**Work item:** Hunt through the lines below for the string "scissors" and copy each one that has it.

**Provided data:**
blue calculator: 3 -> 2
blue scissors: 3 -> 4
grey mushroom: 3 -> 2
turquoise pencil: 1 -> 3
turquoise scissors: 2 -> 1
...
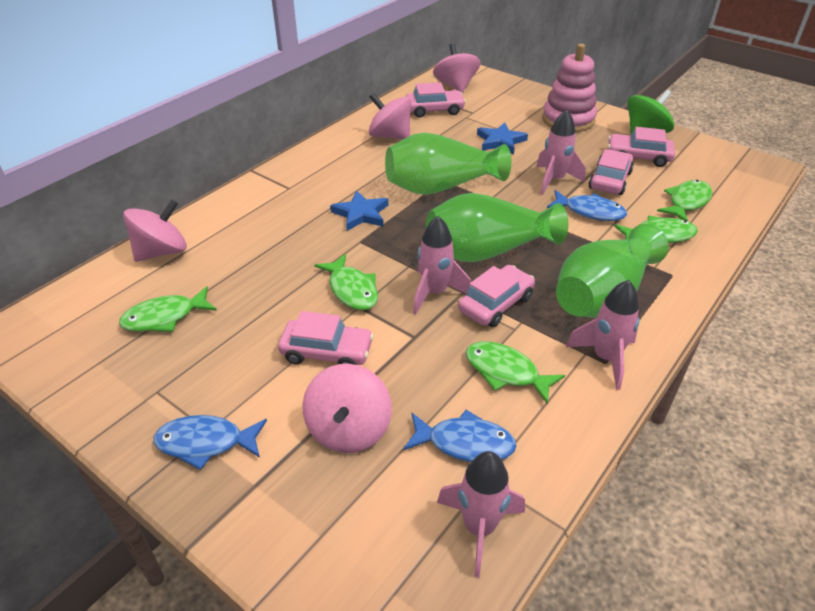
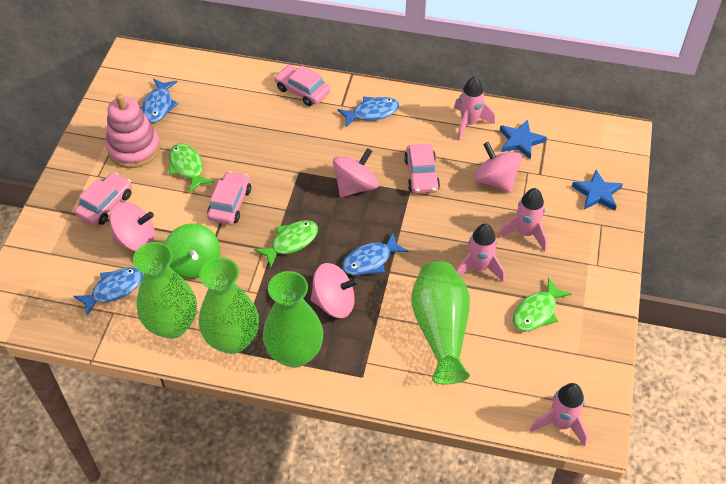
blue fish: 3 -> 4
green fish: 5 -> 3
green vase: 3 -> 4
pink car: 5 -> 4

**Response to this task:**
blue scissors: 3 -> 4
turquoise scissors: 2 -> 1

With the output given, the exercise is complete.